--- Exercise brief ---
Please write out the entire listing below exactly, excluding its pictures.

--- Dataset records ---
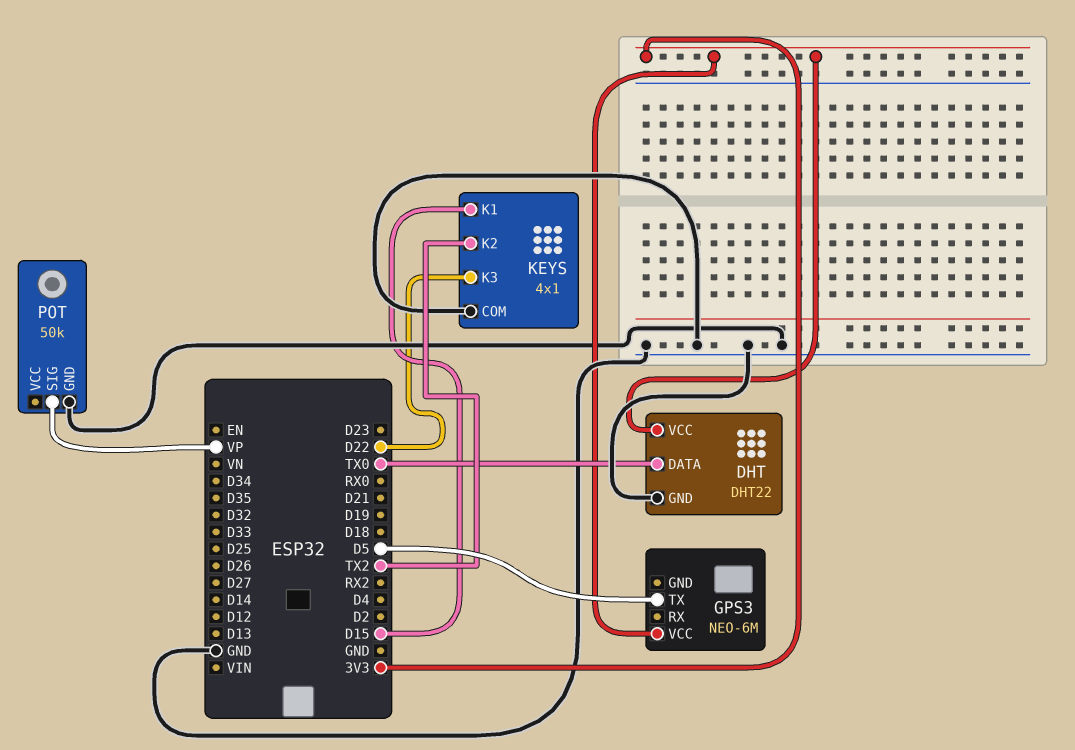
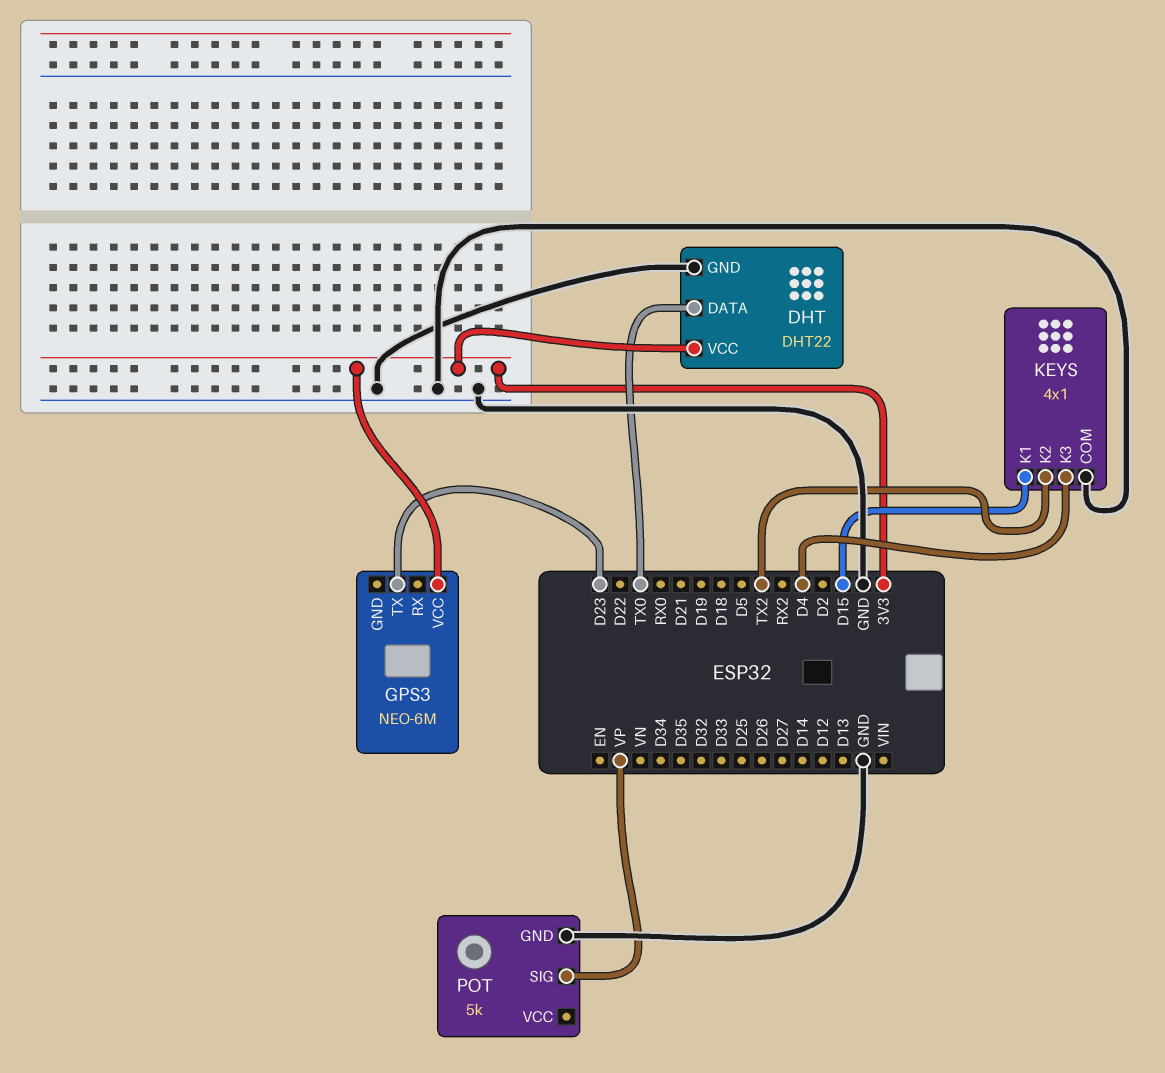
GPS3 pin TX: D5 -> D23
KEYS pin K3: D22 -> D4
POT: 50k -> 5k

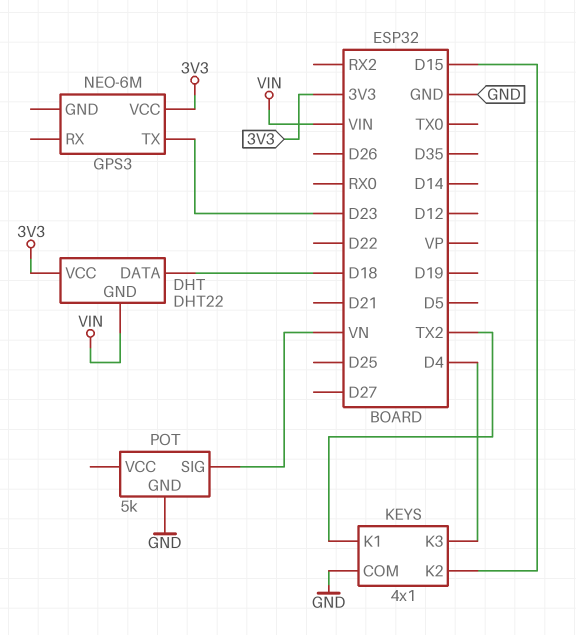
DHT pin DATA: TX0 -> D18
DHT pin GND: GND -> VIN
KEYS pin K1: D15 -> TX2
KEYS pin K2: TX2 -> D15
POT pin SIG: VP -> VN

--- Written answer ---
GPS3 pin TX: D5 -> D23
KEYS pin K3: D22 -> D4
POT: 50k -> 5k

DHT pin DATA: TX0 -> D18
DHT pin GND: GND -> VIN
KEYS pin K1: D15 -> TX2
KEYS pin K2: TX2 -> D15
POT pin SIG: VP -> VN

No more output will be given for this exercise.